*TASK TO CARRY OUT*: Return the listing exactly as it appears, but strip out the images.
↓
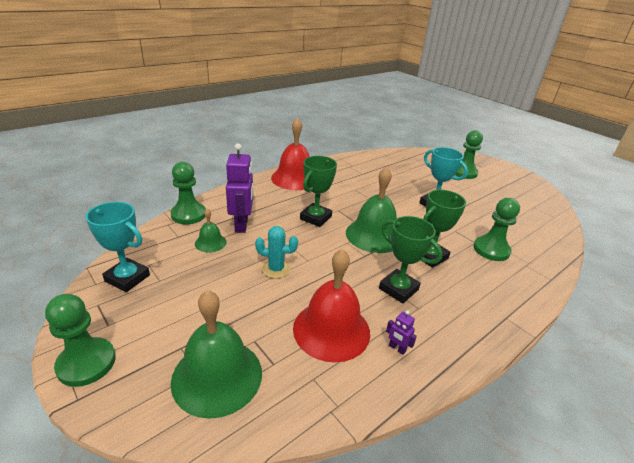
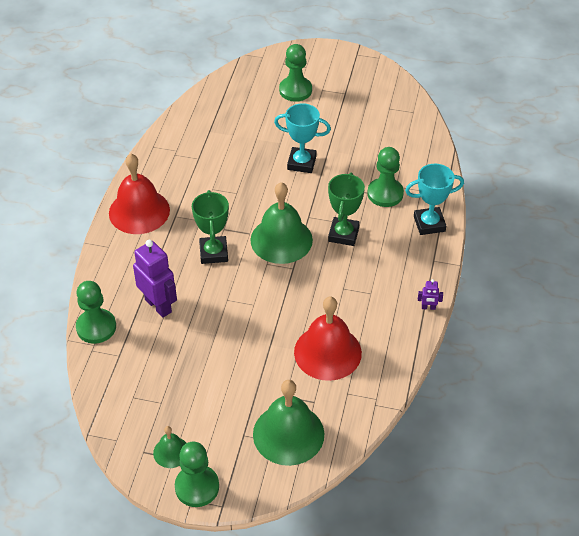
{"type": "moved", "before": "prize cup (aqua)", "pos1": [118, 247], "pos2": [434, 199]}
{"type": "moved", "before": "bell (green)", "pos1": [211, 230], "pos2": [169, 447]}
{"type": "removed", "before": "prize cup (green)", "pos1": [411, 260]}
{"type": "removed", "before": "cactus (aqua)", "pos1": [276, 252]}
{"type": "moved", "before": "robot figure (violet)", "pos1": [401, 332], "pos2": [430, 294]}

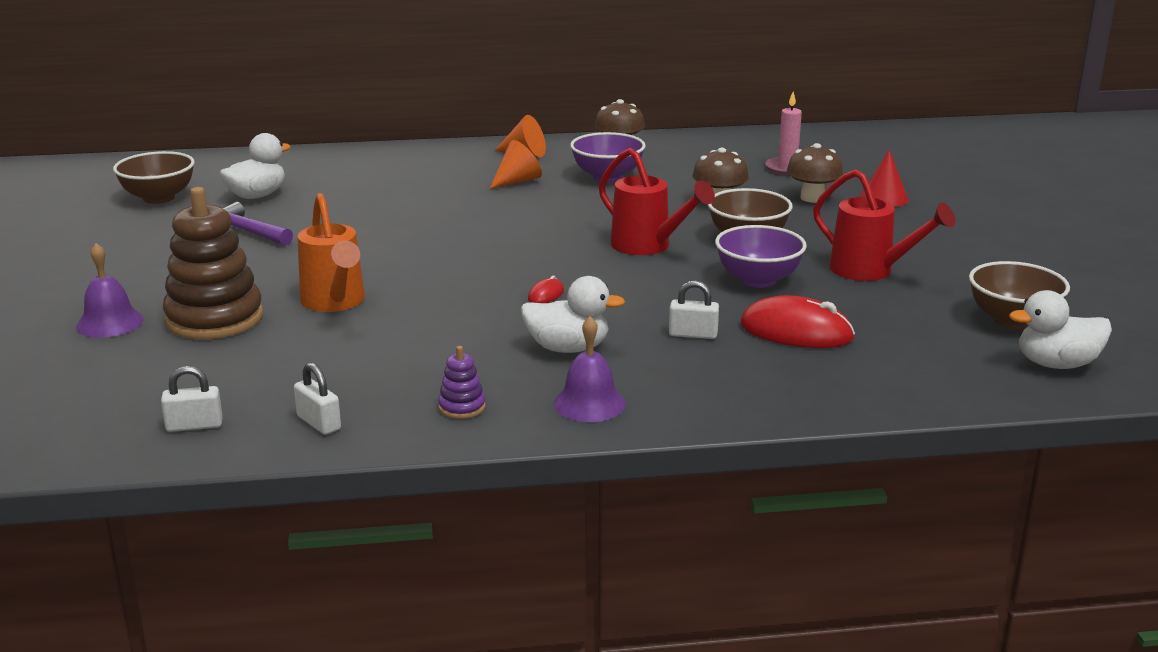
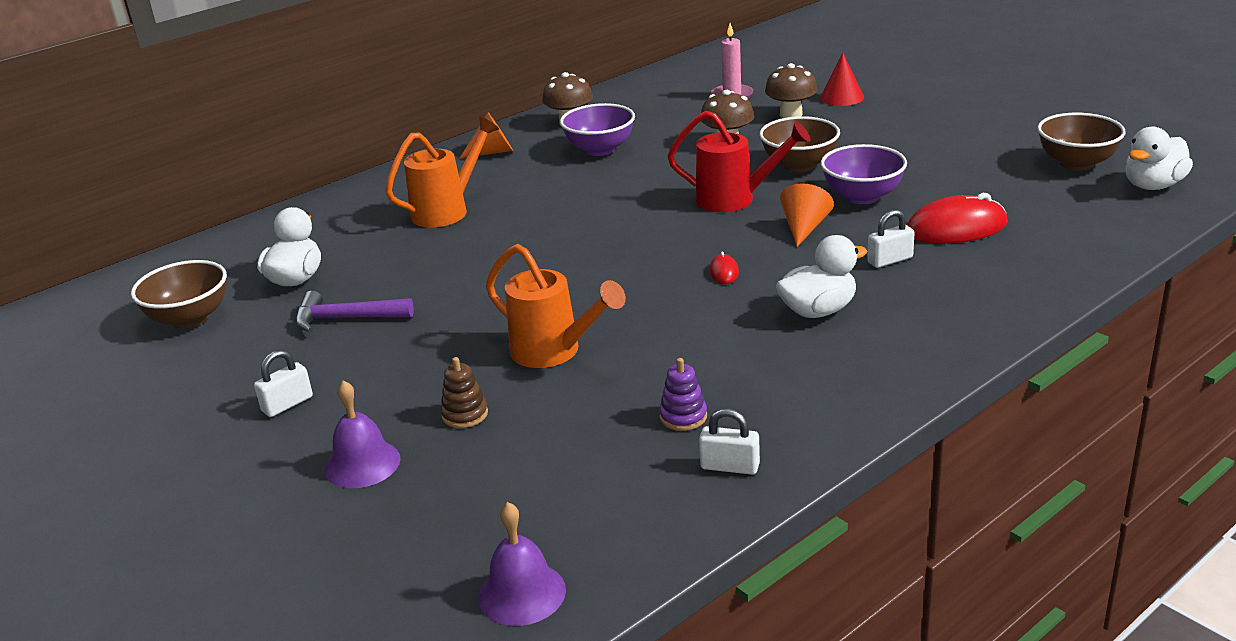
{"type": "moved", "before": "solid cone (bright orange)", "pos1": [515, 164], "pos2": [807, 215]}
{"type": "removed", "before": "watering can (crimson)", "pos1": [884, 225]}
{"type": "resized", "before": "stacking rings (dark brown)", "pos1": [213, 263], "pos2": [464, 392], "scale": 0.43}
{"type": "moved", "before": "bell (violet)", "pos1": [590, 369], "pos2": [522, 564]}
{"type": "moved", "before": "stacking rings (violet)", "pos1": [462, 382], "pos2": [683, 394]}
{"type": "moved", "before": "small lock (snow-white)", "pos1": [192, 399], "pos2": [283, 383]}
{"type": "added", "after": "watering can (bright orange)", "pos2": [442, 172]}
↑
*ANSWER TO THIS TASK*:
{"type": "moved", "before": "prize cup (aqua)", "pos1": [118, 247], "pos2": [434, 199]}
{"type": "moved", "before": "bell (green)", "pos1": [211, 230], "pos2": [169, 447]}
{"type": "removed", "before": "prize cup (green)", "pos1": [411, 260]}
{"type": "removed", "before": "cactus (aqua)", "pos1": [276, 252]}
{"type": "moved", "before": "robot figure (violet)", "pos1": [401, 332], "pos2": [430, 294]}

{"type": "moved", "before": "solid cone (bright orange)", "pos1": [515, 164], "pos2": [807, 215]}
{"type": "removed", "before": "watering can (crimson)", "pos1": [884, 225]}
{"type": "resized", "before": "stacking rings (dark brown)", "pos1": [213, 263], "pos2": [464, 392], "scale": 0.43}
{"type": "moved", "before": "bell (violet)", "pos1": [590, 369], "pos2": [522, 564]}
{"type": "moved", "before": "stacking rings (violet)", "pos1": [462, 382], "pos2": [683, 394]}
{"type": "moved", "before": "small lock (snow-white)", "pos1": [192, 399], "pos2": [283, 383]}
{"type": "added", "after": "watering can (bright orange)", "pos2": [442, 172]}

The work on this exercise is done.